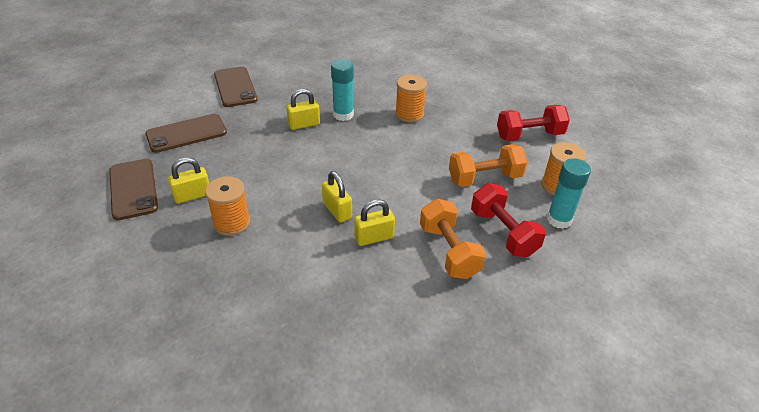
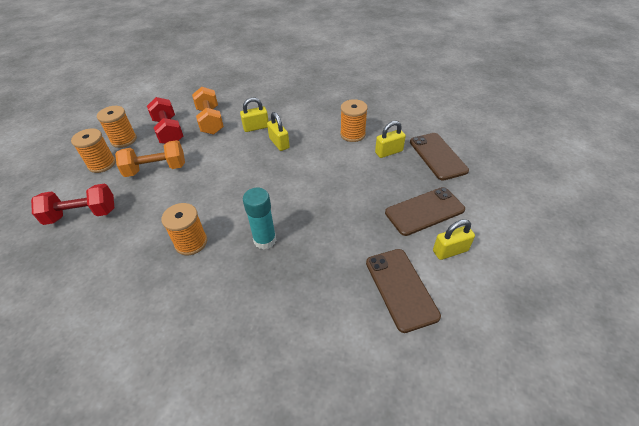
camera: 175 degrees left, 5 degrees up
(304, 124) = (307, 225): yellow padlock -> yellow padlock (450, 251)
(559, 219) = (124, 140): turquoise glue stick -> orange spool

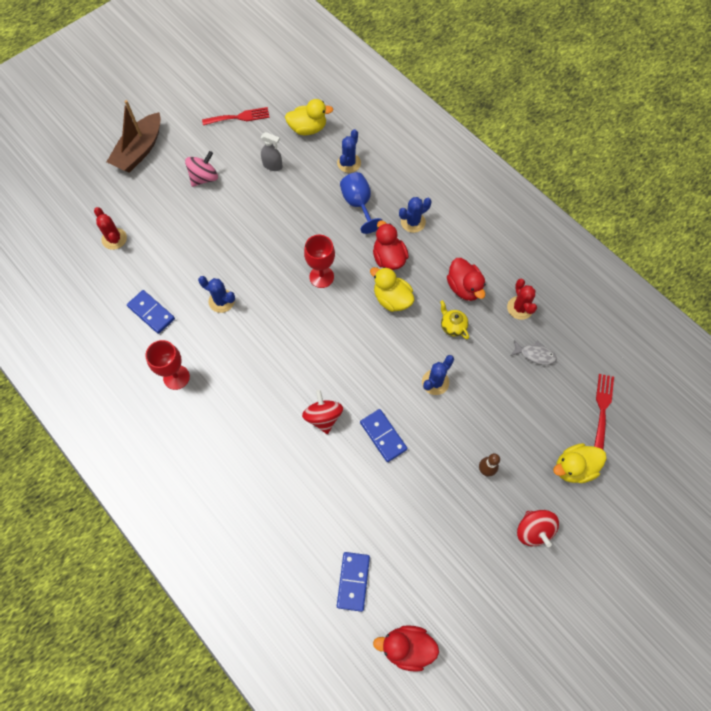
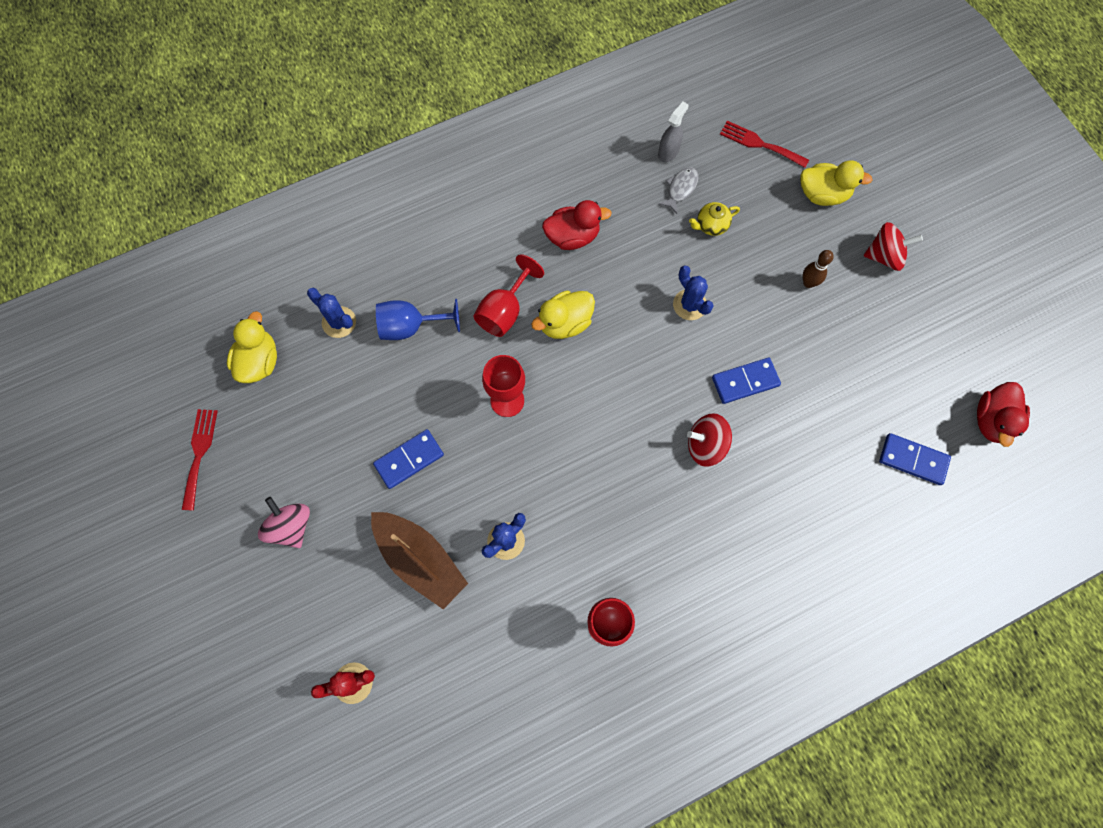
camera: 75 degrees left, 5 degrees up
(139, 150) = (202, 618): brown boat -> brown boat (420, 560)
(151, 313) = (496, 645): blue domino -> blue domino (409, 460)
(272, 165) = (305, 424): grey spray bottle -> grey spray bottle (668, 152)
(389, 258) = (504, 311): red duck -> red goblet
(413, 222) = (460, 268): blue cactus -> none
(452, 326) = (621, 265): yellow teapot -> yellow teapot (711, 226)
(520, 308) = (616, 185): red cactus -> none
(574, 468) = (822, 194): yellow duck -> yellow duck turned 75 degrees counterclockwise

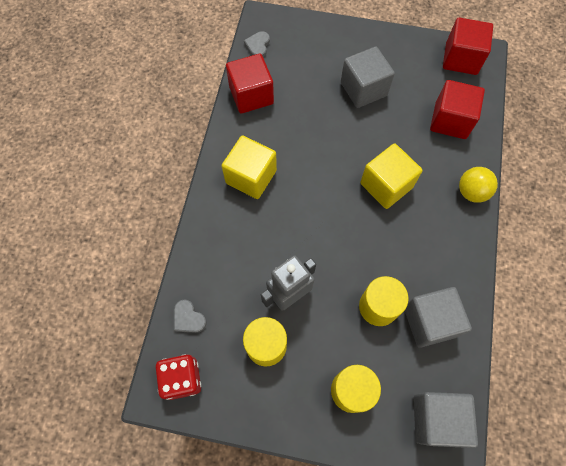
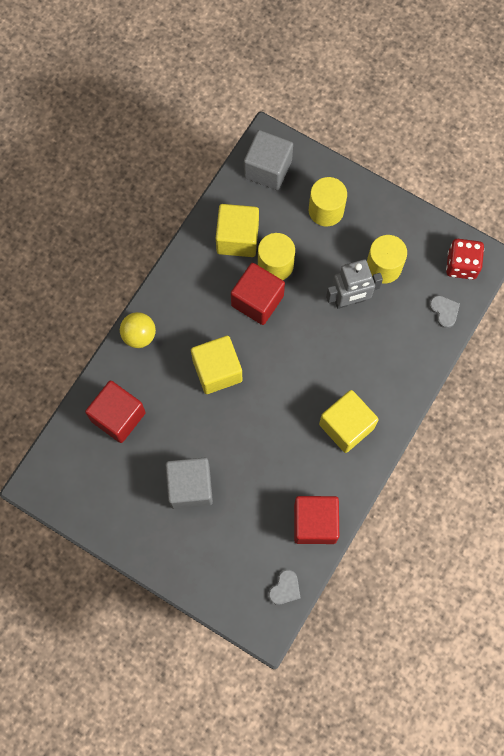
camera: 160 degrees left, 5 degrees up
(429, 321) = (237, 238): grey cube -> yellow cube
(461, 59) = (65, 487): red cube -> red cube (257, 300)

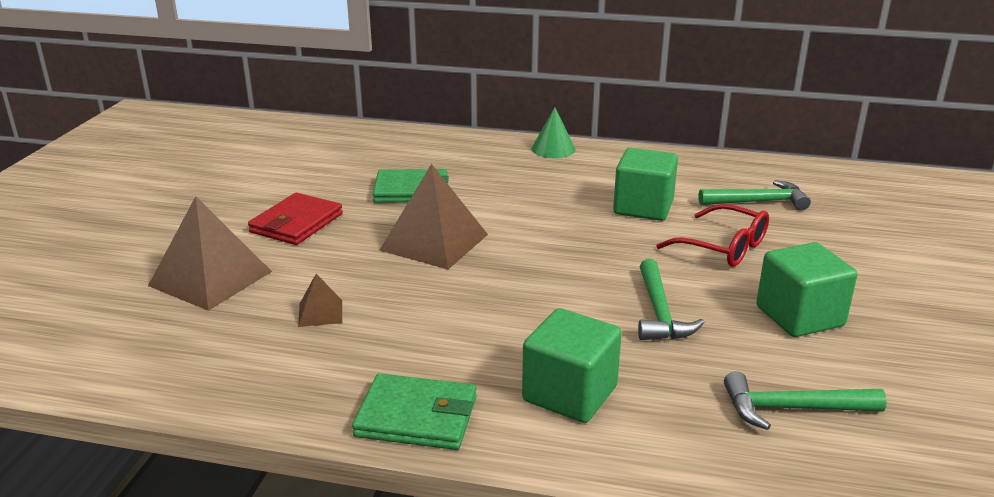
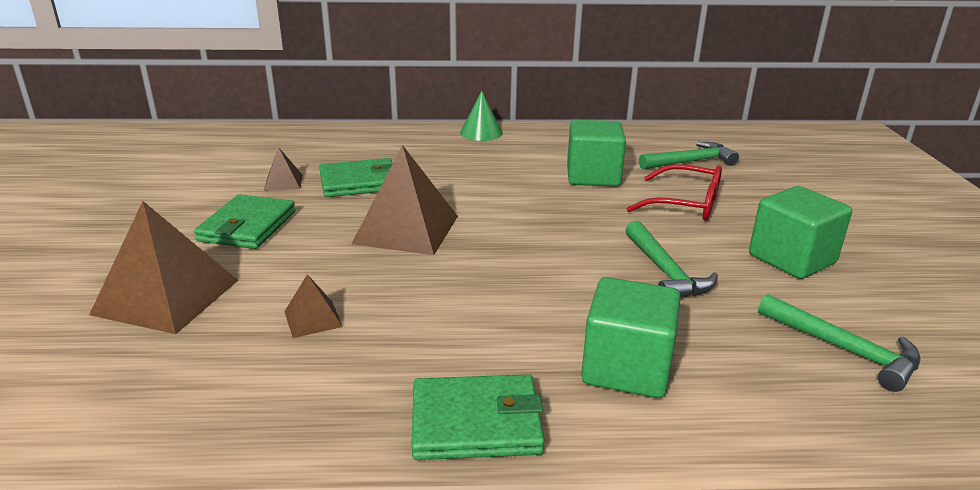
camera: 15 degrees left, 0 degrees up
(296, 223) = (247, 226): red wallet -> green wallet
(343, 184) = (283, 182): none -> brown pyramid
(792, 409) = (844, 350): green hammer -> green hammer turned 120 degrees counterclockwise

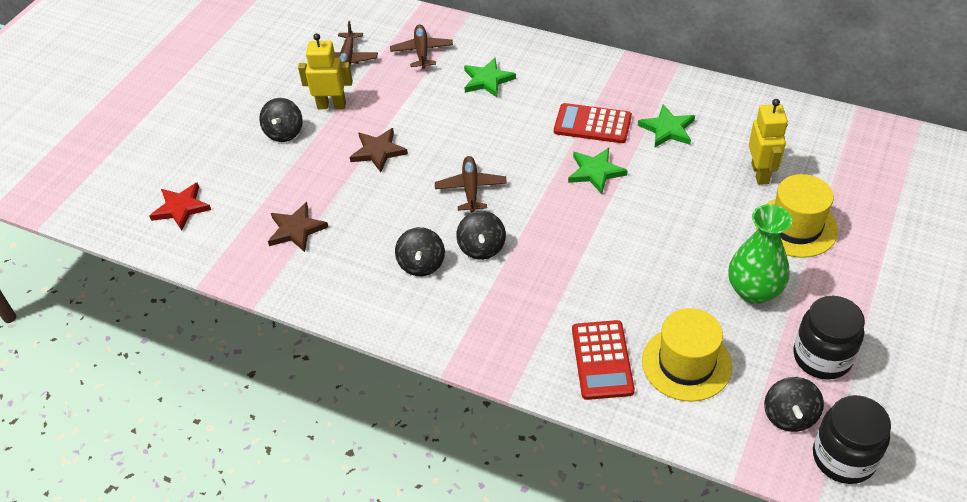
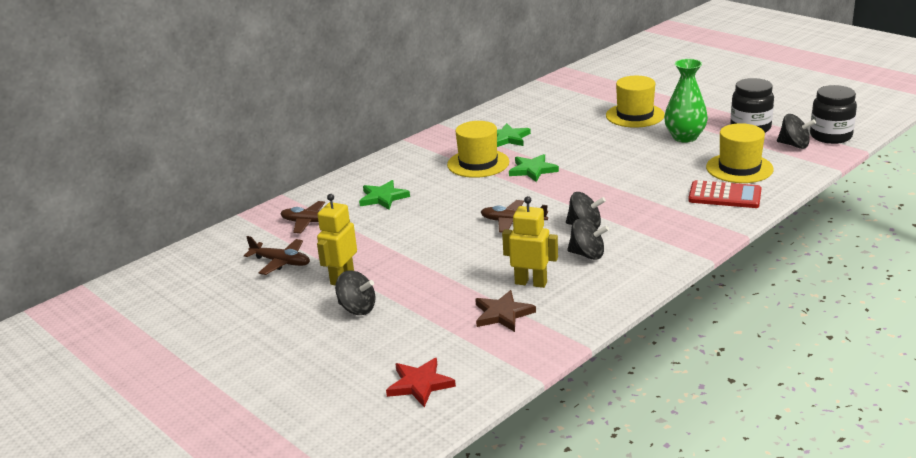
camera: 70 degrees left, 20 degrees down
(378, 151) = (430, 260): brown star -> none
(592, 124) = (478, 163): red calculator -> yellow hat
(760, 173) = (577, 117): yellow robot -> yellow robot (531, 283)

• Task statement
Go down the entries above from the line containing "(304, 124) = (307, 225): yellow" to the line containing "(139, 150) = (202, 618): brown" and write out each line exactly, leaving pictures out.

• Solved exercise
(304, 124) = (307, 225): yellow padlock -> yellow padlock (450, 251)
(559, 219) = (124, 140): turquoise glue stick -> orange spool

camera: 75 degrees left, 5 degrees up
(139, 150) = (202, 618): brown boat -> brown boat (420, 560)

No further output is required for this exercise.